What you will do:
Your answer must be every line of the data that holds the string "none".

Data section:
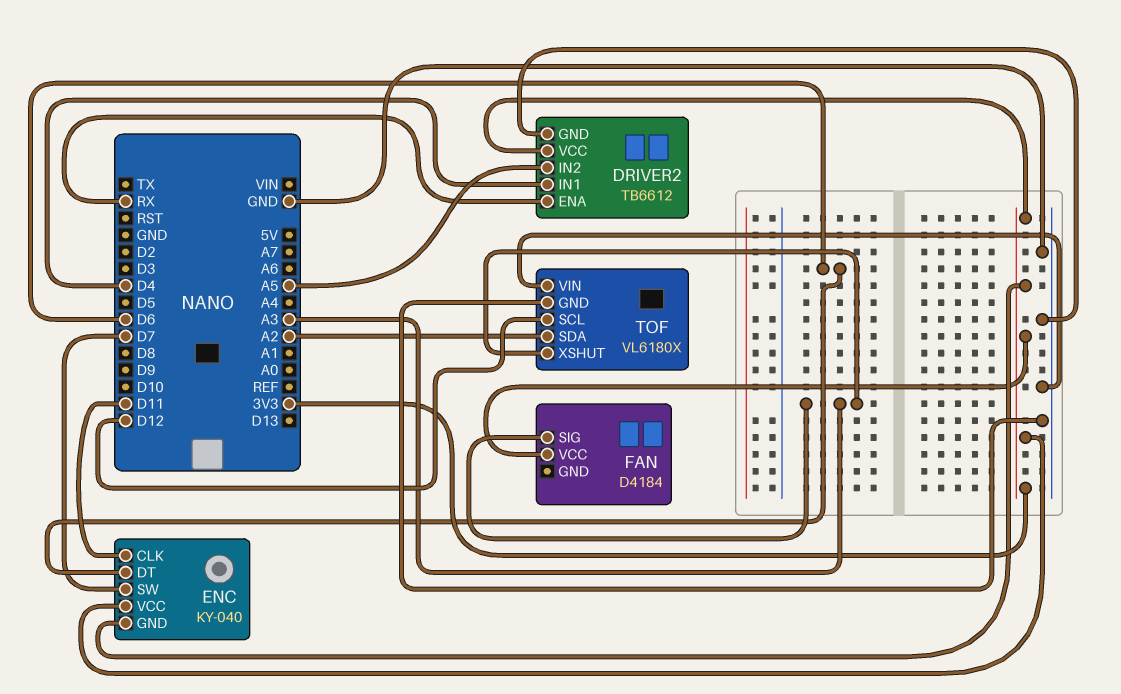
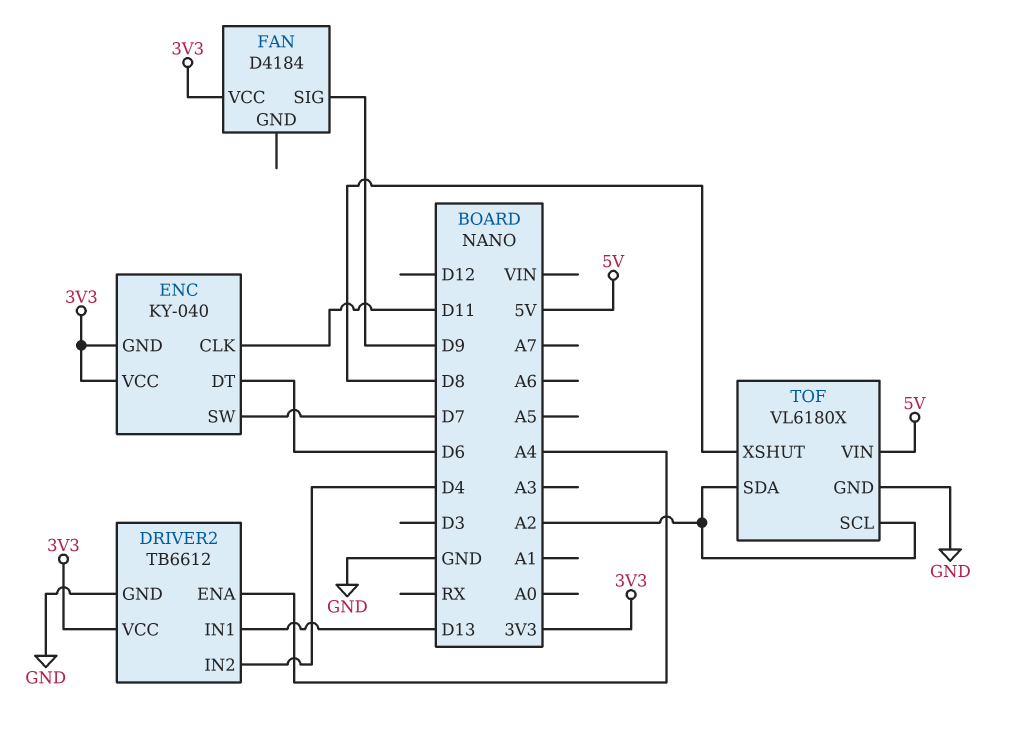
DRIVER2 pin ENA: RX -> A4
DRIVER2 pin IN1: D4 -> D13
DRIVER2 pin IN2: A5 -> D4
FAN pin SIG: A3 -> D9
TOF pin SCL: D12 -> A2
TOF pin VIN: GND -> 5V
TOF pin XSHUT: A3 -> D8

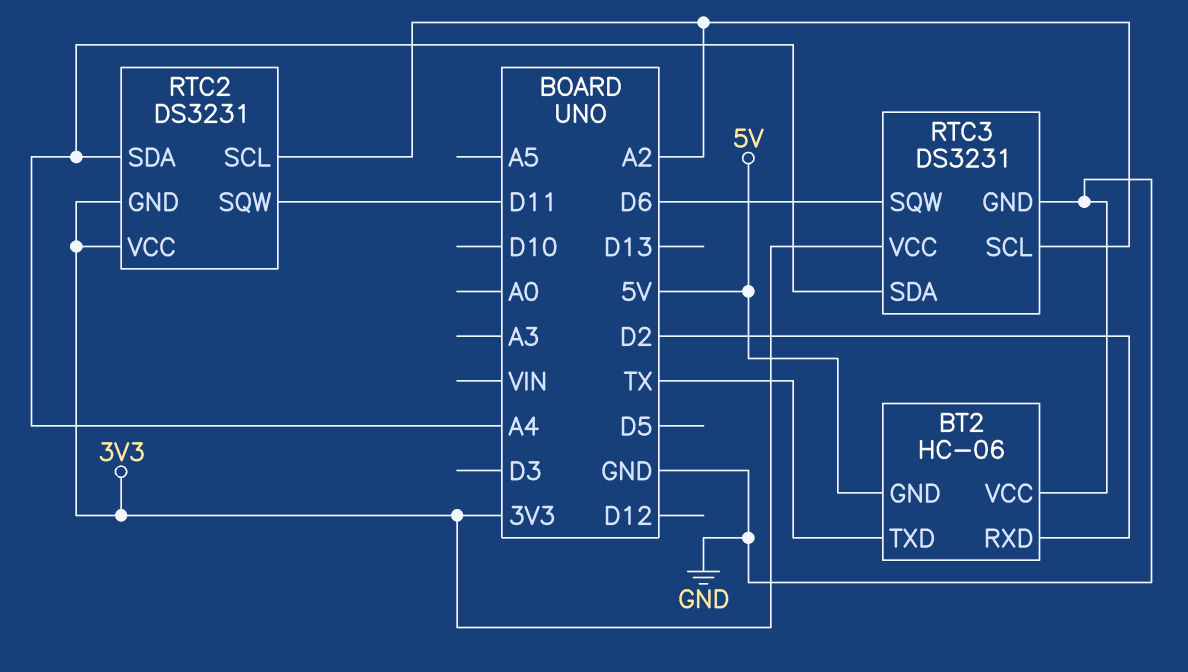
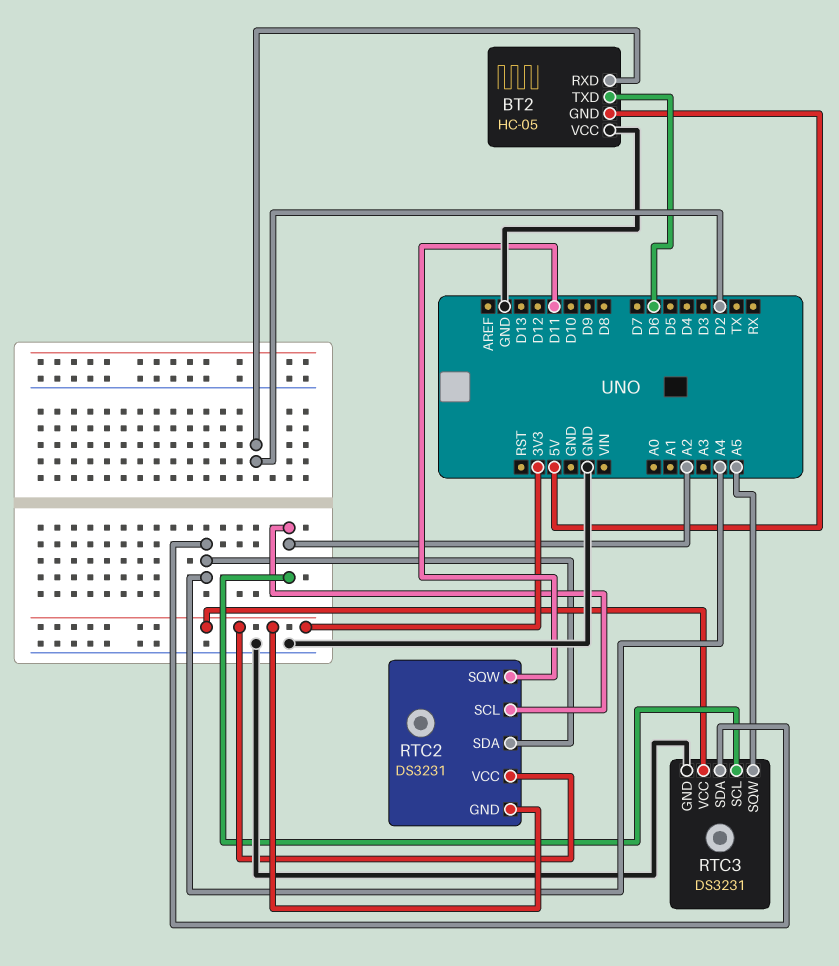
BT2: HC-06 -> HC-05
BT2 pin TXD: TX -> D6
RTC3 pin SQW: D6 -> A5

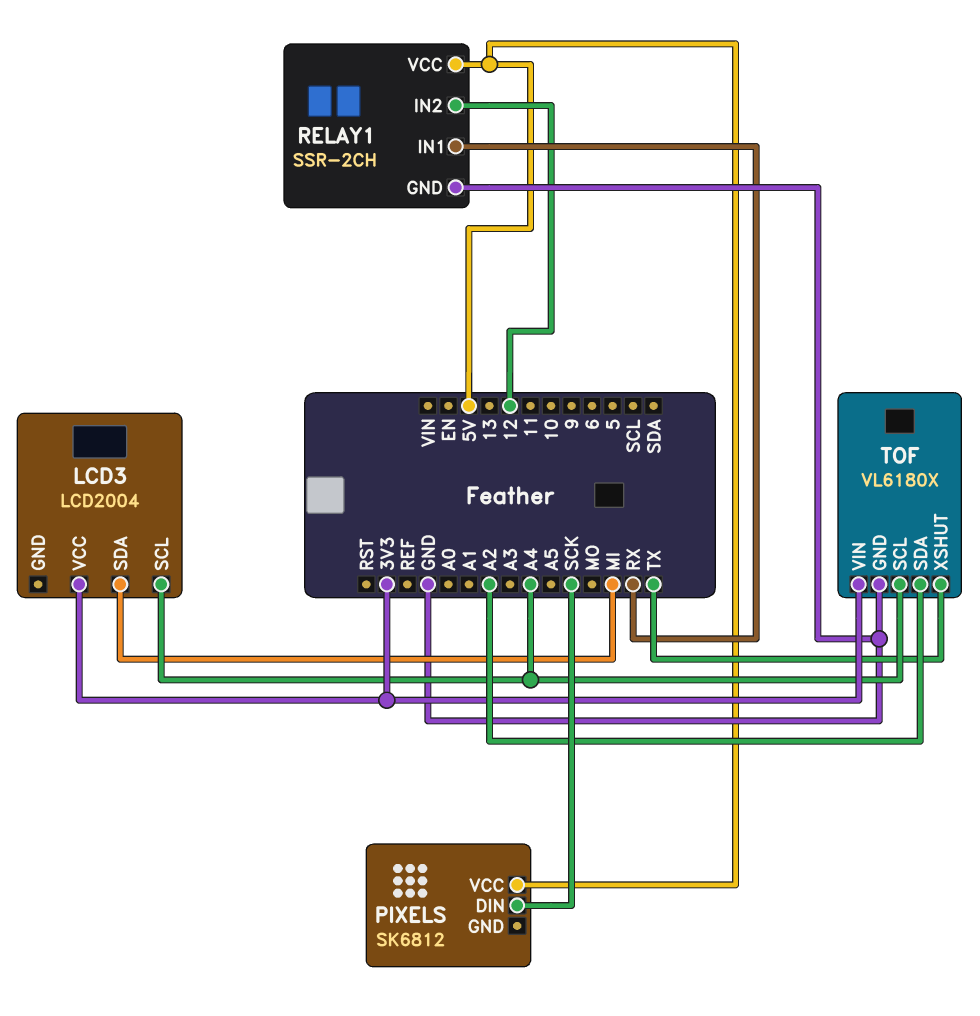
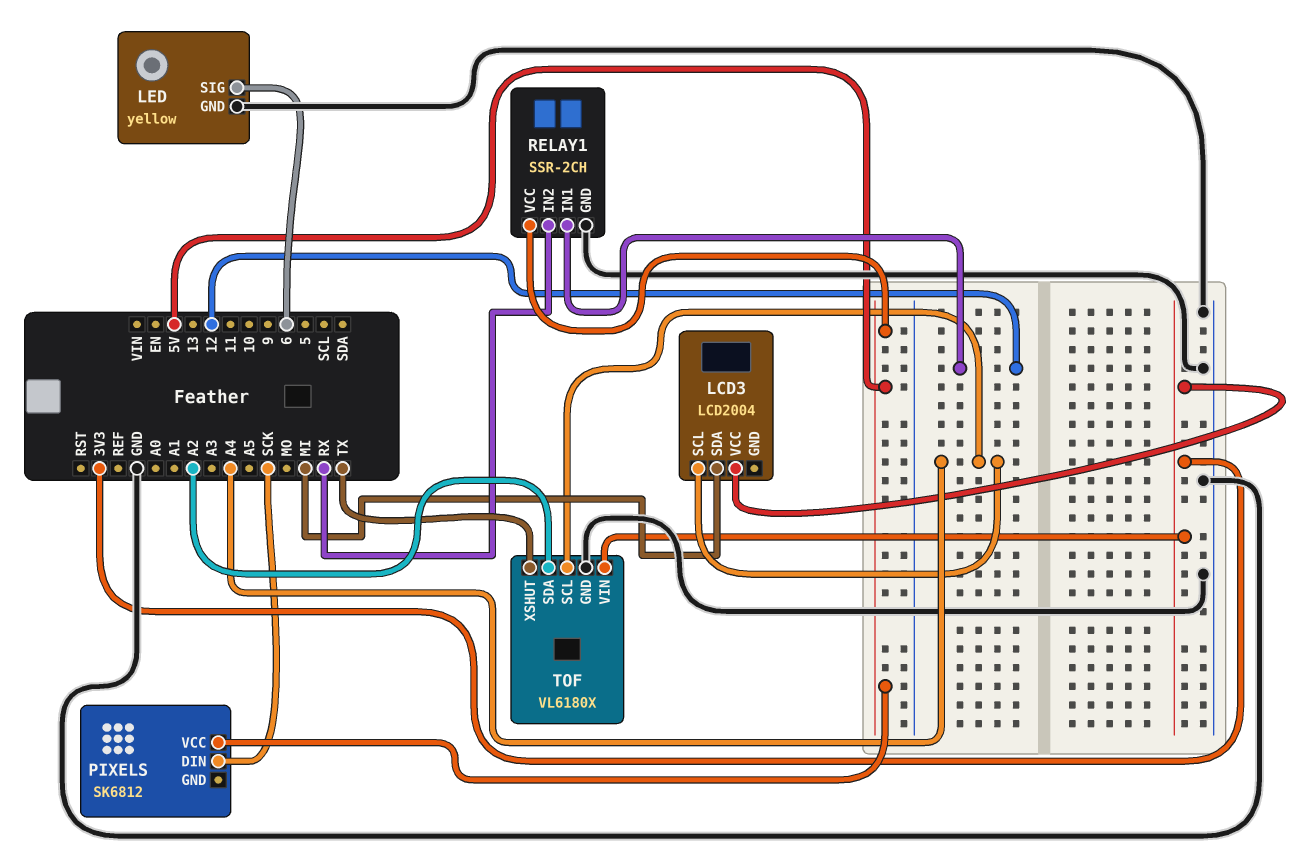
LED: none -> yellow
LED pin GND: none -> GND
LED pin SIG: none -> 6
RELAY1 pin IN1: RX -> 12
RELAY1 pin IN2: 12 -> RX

Response area:
LED: none -> yellow
LED pin GND: none -> GND
LED pin SIG: none -> 6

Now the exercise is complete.